Render the stretch of items from the start through the line containing "Valencia: 8:00 -> 8:05", both ends included, as a JSON list of strings with one string per line and blank lines omitted.
[begin Stored data]
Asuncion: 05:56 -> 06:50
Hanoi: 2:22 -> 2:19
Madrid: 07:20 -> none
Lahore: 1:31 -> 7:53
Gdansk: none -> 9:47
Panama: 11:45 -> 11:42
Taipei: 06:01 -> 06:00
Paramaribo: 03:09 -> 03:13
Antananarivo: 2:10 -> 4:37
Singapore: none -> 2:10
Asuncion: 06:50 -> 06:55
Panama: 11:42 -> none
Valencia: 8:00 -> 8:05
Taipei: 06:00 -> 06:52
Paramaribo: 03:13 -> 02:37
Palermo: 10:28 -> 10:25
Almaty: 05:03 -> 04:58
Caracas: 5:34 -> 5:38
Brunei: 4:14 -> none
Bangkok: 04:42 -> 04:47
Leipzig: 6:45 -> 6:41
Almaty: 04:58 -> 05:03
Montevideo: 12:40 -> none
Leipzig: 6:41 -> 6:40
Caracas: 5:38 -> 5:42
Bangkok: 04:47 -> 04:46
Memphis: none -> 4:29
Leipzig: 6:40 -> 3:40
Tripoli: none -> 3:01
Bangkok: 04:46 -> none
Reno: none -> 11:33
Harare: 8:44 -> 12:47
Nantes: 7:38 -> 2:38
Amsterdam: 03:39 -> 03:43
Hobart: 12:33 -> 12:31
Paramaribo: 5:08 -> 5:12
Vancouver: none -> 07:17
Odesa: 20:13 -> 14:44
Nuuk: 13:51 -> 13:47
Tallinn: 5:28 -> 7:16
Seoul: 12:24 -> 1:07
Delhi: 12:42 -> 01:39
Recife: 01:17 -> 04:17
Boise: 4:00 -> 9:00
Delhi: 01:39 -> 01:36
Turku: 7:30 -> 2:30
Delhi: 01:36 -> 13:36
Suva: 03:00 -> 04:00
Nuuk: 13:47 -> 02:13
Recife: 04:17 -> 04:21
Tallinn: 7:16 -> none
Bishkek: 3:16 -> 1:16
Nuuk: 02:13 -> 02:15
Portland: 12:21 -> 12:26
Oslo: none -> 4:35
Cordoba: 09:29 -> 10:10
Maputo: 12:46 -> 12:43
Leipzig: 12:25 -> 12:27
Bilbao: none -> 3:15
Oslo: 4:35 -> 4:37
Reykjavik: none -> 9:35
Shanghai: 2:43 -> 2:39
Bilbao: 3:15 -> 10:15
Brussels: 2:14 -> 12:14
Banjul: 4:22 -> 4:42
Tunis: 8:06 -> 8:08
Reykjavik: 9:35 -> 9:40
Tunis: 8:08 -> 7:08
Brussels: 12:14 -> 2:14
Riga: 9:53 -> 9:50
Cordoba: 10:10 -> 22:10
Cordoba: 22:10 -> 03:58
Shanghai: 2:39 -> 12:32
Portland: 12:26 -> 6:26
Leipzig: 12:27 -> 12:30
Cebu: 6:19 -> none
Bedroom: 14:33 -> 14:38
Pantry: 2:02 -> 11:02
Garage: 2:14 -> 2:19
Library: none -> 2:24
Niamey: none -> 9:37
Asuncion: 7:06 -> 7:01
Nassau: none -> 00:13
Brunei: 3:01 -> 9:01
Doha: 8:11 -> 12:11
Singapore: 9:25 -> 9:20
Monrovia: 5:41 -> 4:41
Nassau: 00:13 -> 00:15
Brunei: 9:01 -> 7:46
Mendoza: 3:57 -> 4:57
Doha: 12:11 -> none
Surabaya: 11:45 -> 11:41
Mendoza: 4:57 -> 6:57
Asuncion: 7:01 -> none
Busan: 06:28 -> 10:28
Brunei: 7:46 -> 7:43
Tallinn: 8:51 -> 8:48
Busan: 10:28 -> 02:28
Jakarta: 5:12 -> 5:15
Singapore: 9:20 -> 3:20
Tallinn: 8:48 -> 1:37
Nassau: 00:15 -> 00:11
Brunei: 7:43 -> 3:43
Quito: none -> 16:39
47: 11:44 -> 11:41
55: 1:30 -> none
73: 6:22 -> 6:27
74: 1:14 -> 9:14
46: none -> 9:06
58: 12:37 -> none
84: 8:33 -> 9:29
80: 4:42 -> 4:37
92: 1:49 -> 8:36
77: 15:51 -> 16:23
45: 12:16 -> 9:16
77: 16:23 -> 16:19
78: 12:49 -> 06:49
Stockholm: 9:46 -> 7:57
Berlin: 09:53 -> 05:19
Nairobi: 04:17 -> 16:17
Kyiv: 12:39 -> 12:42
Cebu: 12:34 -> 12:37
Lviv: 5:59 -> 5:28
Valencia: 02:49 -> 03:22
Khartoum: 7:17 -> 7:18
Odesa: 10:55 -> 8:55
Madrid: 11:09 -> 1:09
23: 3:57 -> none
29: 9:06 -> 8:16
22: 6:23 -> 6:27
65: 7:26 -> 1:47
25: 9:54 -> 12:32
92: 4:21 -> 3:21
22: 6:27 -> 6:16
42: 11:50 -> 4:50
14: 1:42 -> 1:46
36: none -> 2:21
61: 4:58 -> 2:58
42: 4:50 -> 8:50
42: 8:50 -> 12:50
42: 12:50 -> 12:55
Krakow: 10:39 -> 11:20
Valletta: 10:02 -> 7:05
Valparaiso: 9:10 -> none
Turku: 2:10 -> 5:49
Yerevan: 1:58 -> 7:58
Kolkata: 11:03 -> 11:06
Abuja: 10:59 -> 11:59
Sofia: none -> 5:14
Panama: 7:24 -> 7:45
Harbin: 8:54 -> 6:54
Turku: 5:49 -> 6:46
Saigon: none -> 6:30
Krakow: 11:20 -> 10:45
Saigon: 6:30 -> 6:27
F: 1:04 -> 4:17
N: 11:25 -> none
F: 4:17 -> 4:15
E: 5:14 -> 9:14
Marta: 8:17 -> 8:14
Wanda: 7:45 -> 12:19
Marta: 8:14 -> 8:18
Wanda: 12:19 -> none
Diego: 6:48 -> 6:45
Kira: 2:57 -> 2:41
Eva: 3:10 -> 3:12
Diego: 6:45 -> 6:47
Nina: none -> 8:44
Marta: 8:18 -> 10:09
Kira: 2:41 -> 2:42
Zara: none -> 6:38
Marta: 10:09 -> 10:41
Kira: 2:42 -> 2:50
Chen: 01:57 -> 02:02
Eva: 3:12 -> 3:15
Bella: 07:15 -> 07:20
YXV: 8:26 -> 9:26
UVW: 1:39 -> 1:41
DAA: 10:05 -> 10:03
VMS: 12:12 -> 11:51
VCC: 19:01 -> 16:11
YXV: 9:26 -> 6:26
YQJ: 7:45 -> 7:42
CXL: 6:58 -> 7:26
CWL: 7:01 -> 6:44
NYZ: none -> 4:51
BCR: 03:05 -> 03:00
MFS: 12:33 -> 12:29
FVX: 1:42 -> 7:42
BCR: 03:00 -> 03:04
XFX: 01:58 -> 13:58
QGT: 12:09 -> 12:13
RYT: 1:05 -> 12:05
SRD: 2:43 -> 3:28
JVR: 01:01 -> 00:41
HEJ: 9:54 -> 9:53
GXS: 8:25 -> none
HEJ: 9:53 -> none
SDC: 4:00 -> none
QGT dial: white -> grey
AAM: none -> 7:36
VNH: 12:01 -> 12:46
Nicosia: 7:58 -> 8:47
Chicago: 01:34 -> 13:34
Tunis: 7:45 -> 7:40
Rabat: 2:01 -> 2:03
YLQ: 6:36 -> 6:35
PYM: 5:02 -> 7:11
[end Stored data]
Response below:
[
  "Asuncion: 05:56 -> 06:50",
  "Hanoi: 2:22 -> 2:19",
  "Madrid: 07:20 -> none",
  "Lahore: 1:31 -> 7:53",
  "Gdansk: none -> 9:47",
  "Panama: 11:45 -> 11:42",
  "Taipei: 06:01 -> 06:00",
  "Paramaribo: 03:09 -> 03:13",
  "Antananarivo: 2:10 -> 4:37",
  "Singapore: none -> 2:10",
  "Asuncion: 06:50 -> 06:55",
  "Panama: 11:42 -> none",
  "Valencia: 8:00 -> 8:05"
]